Starting at the line below with "tan 1x1 brick [411,292,446,339]" and stopping at the line with "pink 1x3 tile [130,329,229,425]", please print each line exactly, those two included, and skip every picture.

+ + +

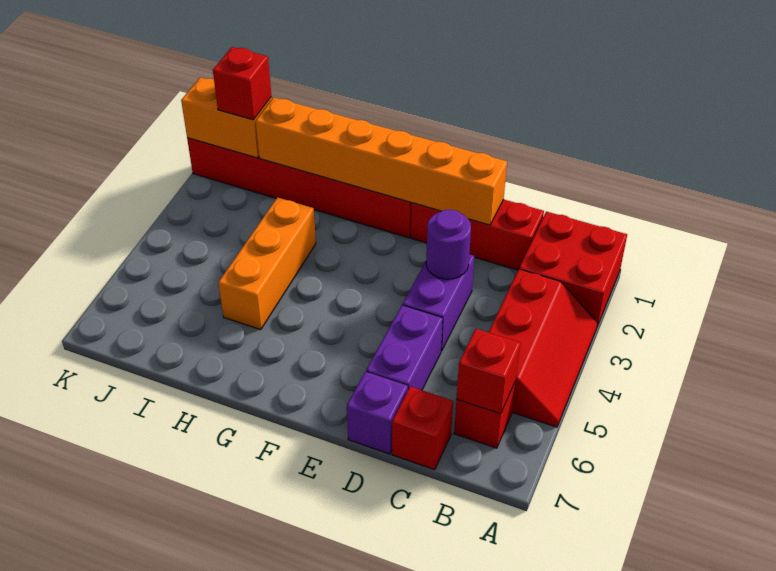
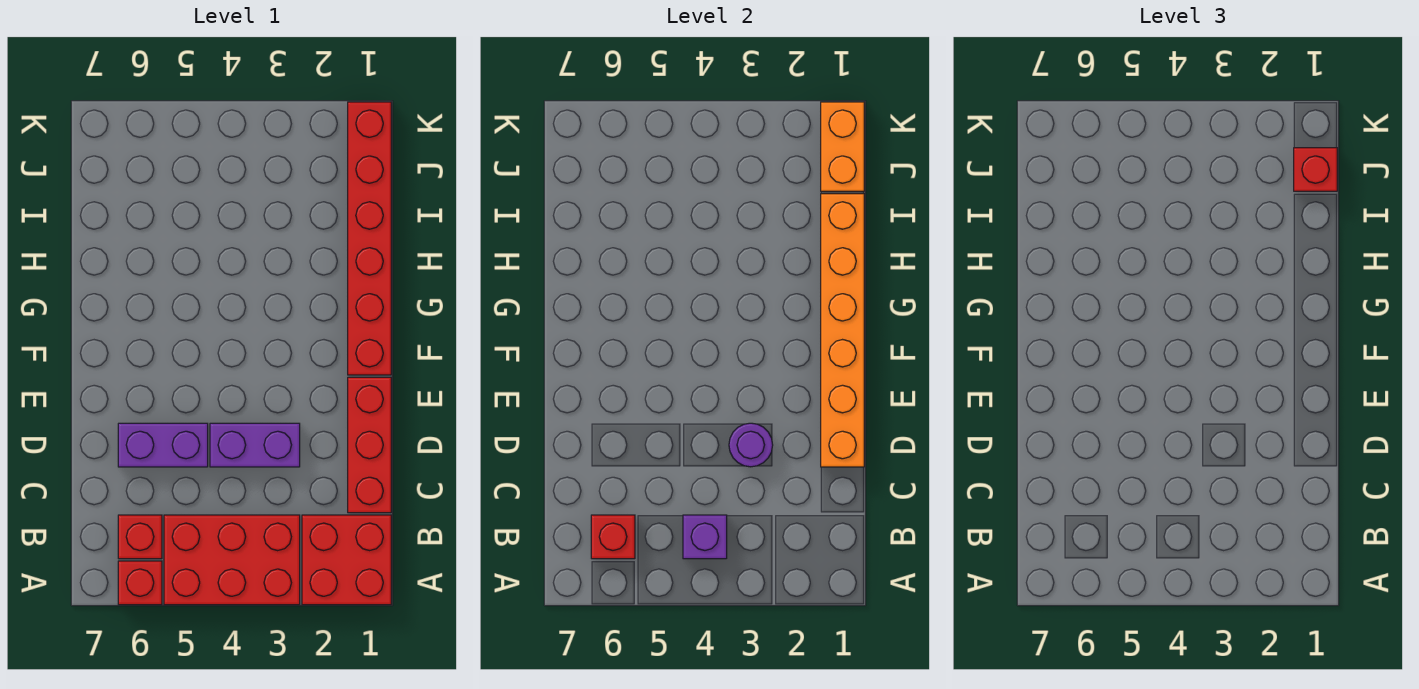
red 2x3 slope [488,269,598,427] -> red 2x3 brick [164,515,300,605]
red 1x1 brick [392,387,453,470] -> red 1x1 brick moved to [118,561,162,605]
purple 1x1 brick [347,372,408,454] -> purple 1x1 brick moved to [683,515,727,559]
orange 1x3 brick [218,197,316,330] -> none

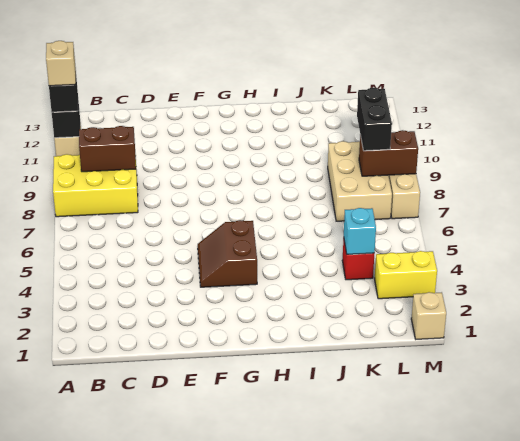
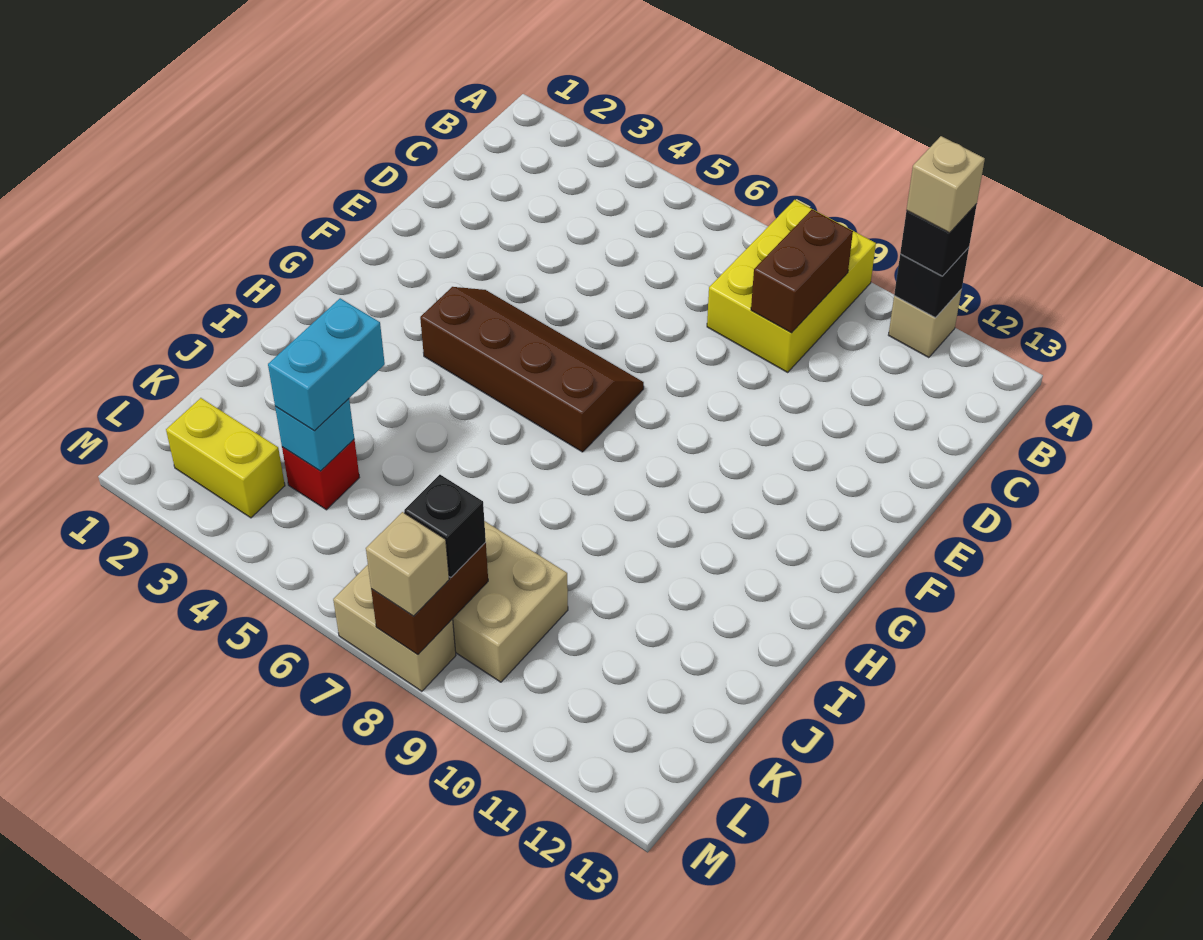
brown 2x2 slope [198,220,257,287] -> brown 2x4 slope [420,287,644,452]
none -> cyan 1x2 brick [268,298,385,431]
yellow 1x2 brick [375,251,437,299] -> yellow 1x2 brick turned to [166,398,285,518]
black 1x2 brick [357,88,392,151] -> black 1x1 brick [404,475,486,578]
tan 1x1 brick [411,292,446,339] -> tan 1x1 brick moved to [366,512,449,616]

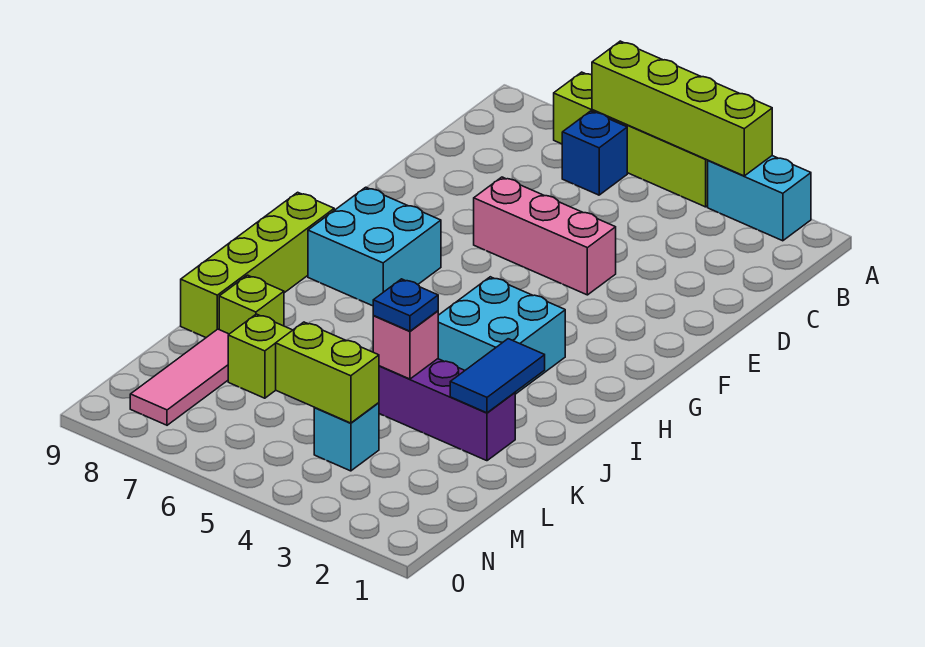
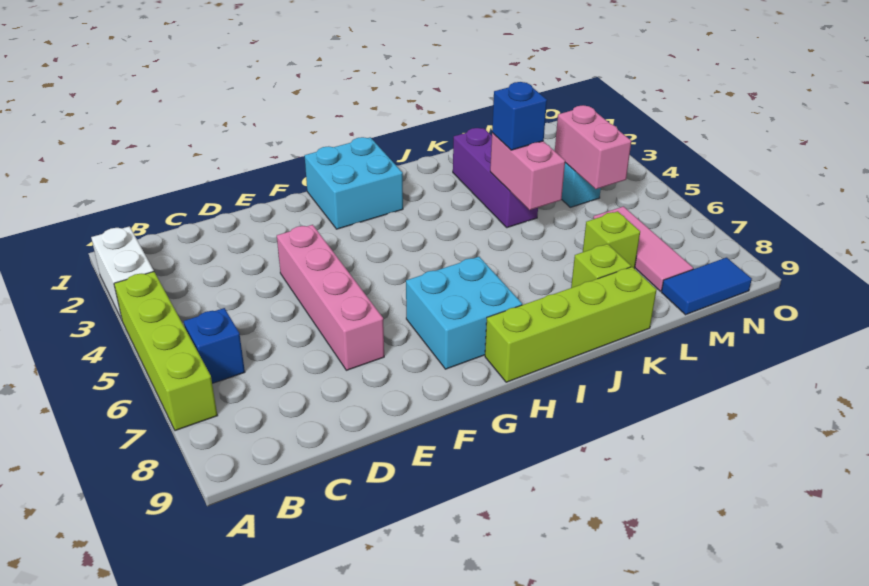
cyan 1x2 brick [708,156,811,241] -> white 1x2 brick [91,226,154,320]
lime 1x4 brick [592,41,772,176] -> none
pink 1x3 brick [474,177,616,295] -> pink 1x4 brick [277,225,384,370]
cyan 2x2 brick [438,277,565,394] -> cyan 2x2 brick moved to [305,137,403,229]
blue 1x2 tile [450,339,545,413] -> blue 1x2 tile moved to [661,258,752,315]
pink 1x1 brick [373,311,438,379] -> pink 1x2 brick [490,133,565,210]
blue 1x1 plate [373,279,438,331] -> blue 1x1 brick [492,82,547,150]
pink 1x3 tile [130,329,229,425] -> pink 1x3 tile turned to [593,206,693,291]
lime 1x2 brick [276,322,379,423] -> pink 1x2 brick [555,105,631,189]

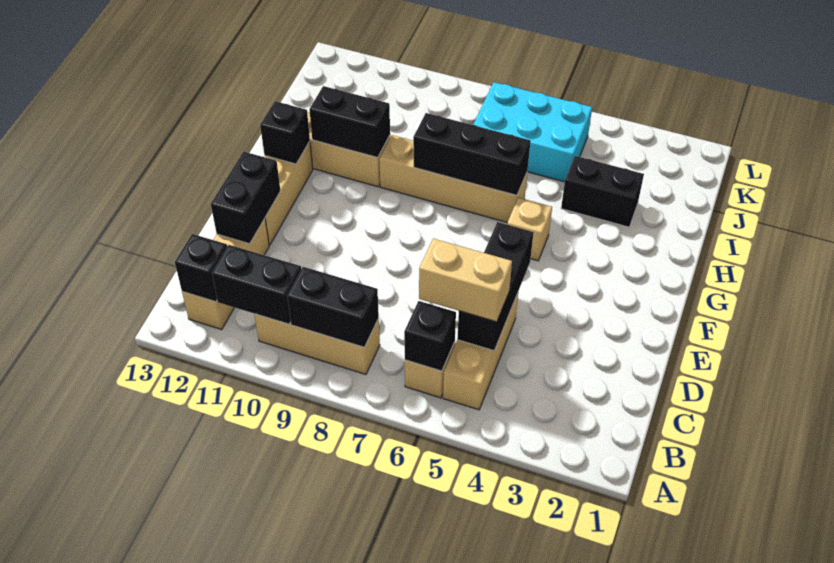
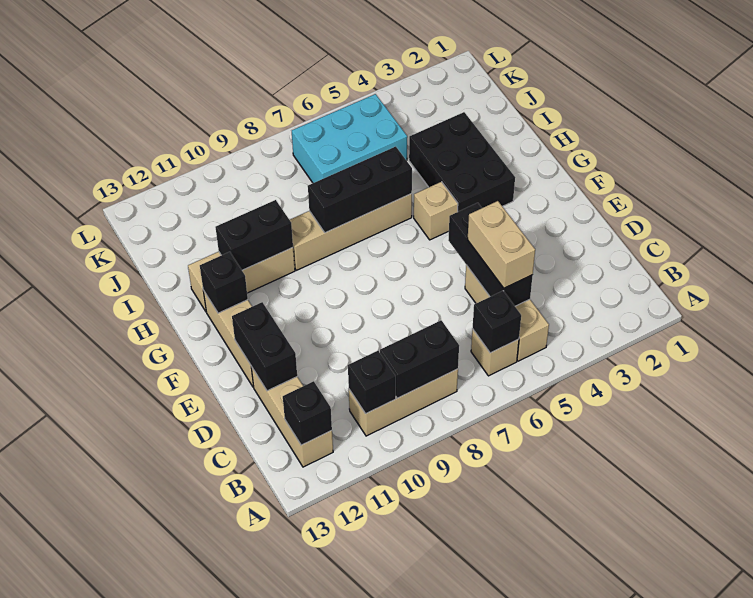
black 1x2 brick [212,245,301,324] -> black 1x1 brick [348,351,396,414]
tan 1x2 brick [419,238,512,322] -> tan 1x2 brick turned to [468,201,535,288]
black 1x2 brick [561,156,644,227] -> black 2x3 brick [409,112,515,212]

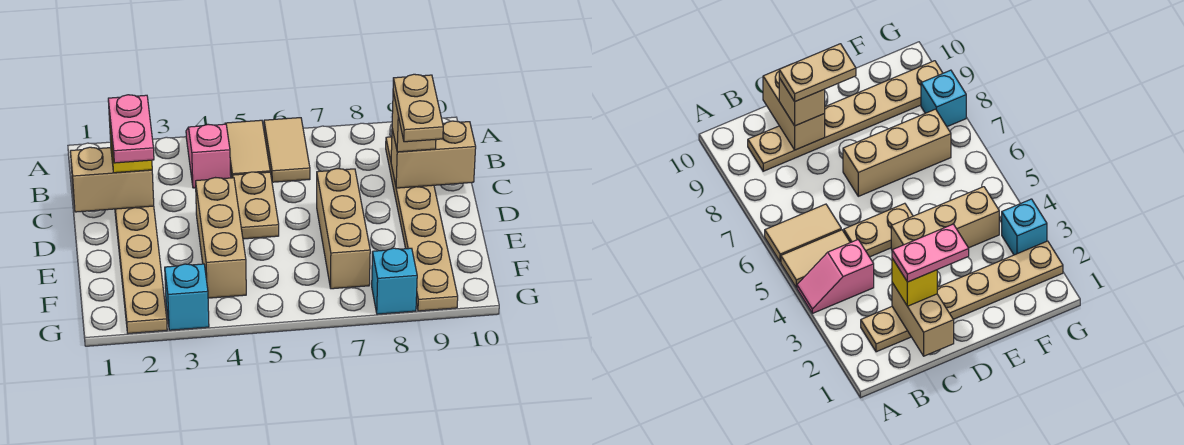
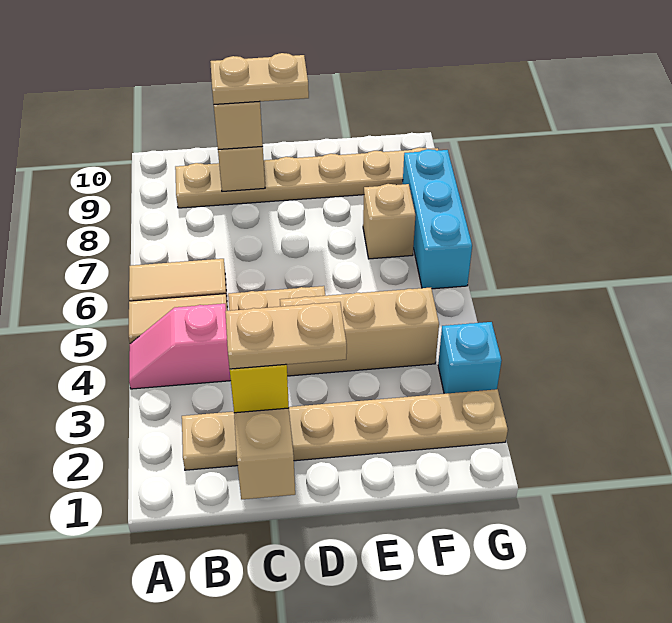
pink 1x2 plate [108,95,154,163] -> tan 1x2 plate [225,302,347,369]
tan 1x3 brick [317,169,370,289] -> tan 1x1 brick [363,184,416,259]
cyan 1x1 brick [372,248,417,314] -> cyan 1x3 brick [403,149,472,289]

+ + +

RESPONSE TO THE EXERCISE:
tan 1x1 brick [411,292,446,339] -> tan 1x1 brick moved to [366,512,449,616]

cyan 1x2 brick [708,156,811,241] -> white 1x2 brick [91,226,154,320]
lime 1x4 brick [592,41,772,176] -> none
pink 1x3 brick [474,177,616,295] -> pink 1x4 brick [277,225,384,370]
cyan 2x2 brick [438,277,565,394] -> cyan 2x2 brick moved to [305,137,403,229]
blue 1x2 tile [450,339,545,413] -> blue 1x2 tile moved to [661,258,752,315]
pink 1x1 brick [373,311,438,379] -> pink 1x2 brick [490,133,565,210]
blue 1x1 plate [373,279,438,331] -> blue 1x1 brick [492,82,547,150]
pink 1x3 tile [130,329,229,425] -> pink 1x3 tile turned to [593,206,693,291]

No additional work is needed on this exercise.